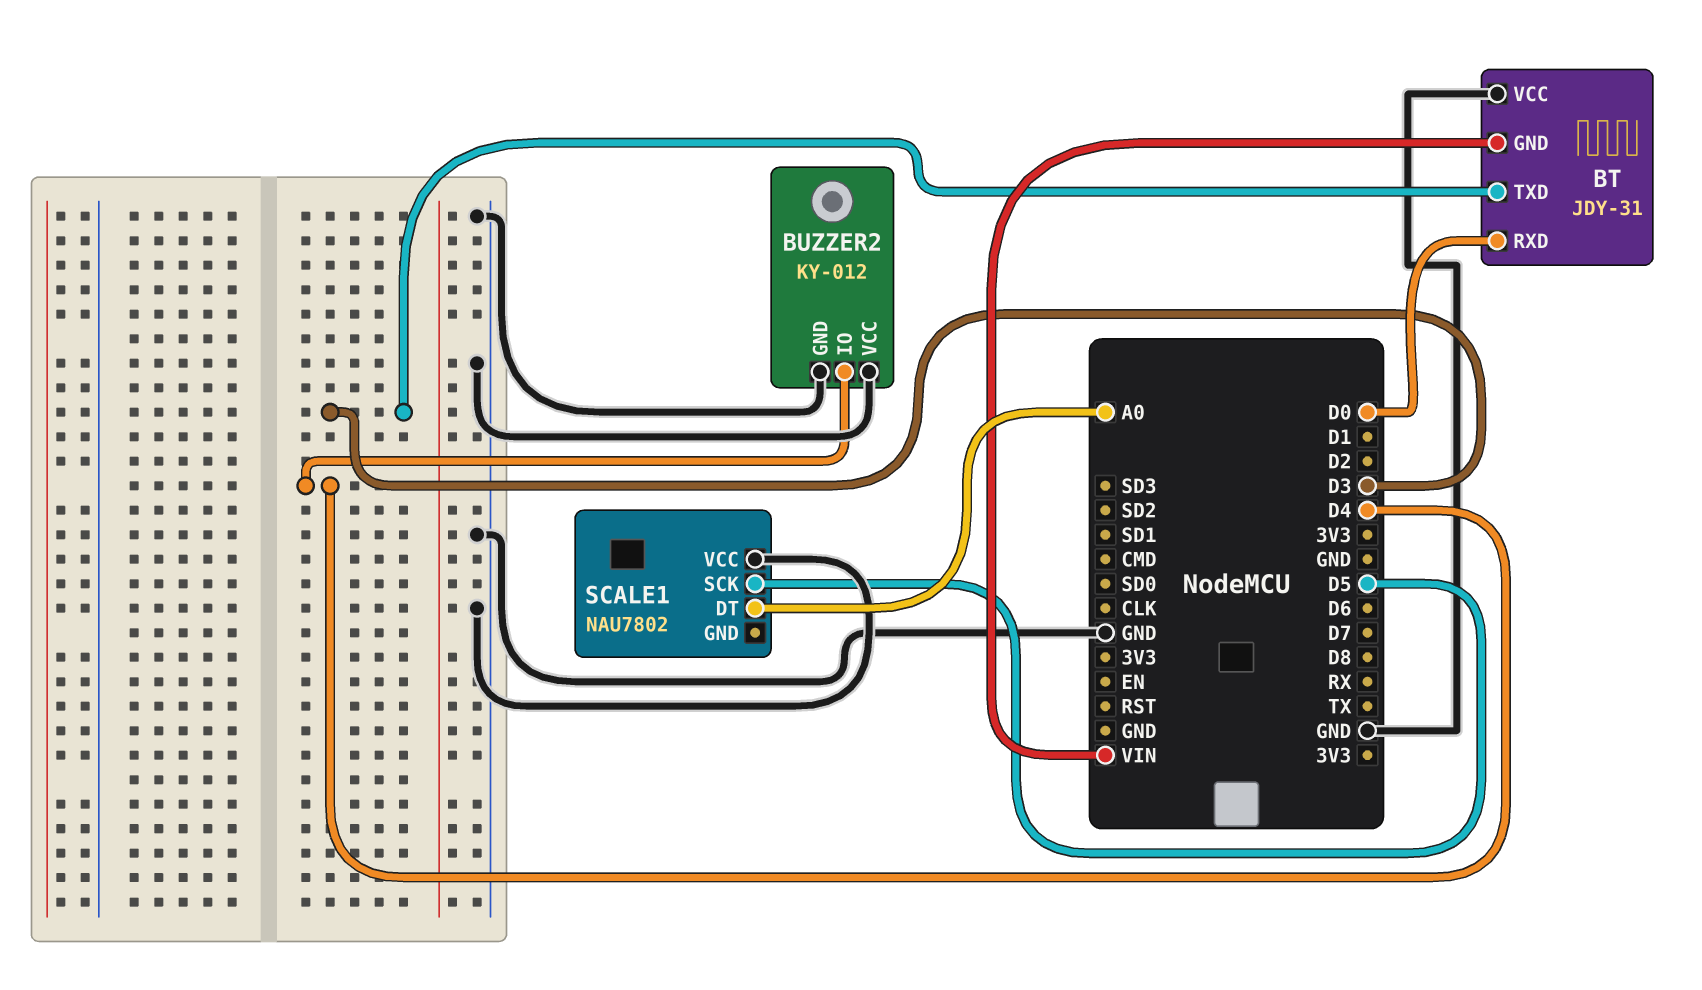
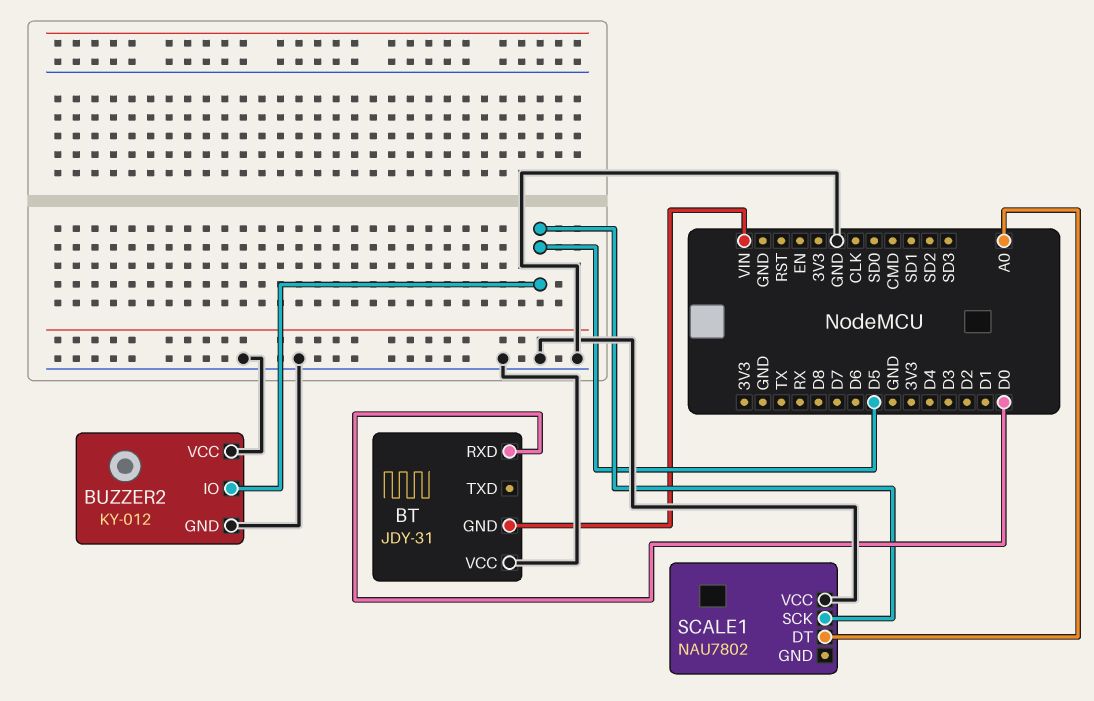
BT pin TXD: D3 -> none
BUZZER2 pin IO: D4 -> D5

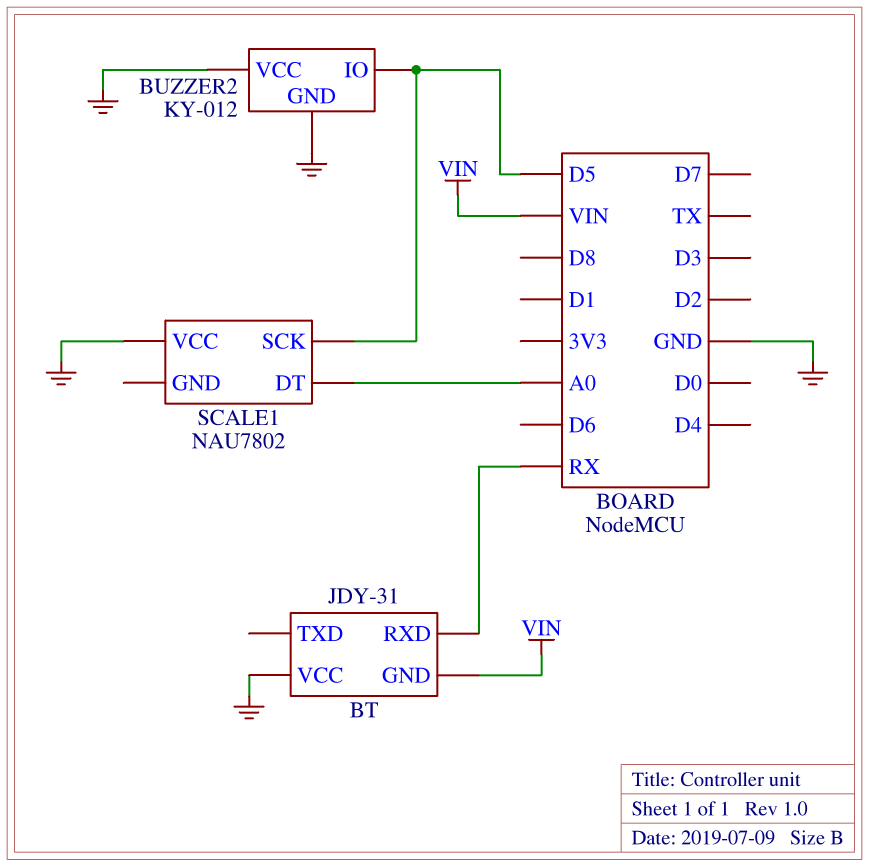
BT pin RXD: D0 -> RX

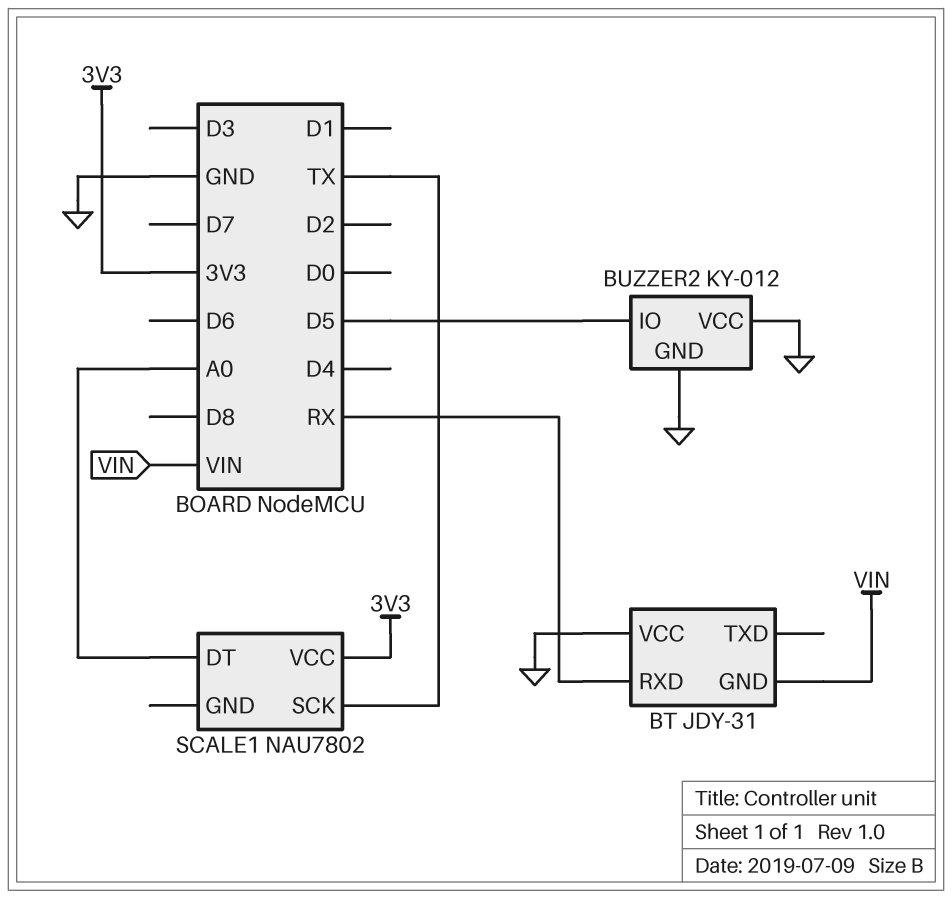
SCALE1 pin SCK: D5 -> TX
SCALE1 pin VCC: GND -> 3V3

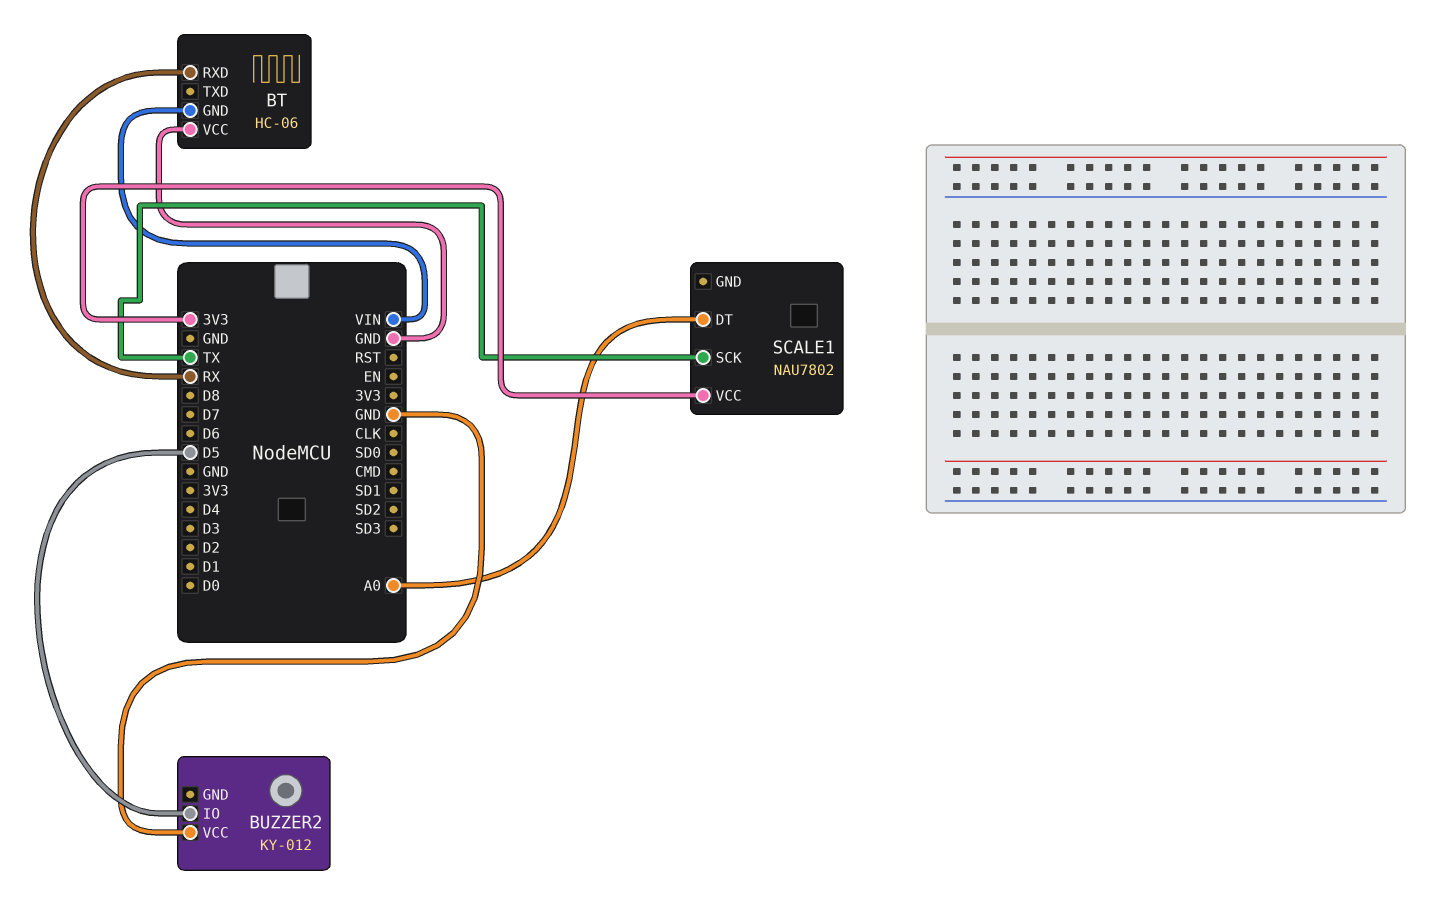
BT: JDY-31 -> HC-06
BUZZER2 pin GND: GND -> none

* * * * *

→ **ABOUT THIS TASK**
Reproduce the listing exactly. Leave its pictures out.

→ **RESPONSE**
BT pin TXD: D3 -> none
BUZZER2 pin IO: D4 -> D5

BT pin RXD: D0 -> RX

SCALE1 pin SCK: D5 -> TX
SCALE1 pin VCC: GND -> 3V3

BT: JDY-31 -> HC-06
BUZZER2 pin GND: GND -> none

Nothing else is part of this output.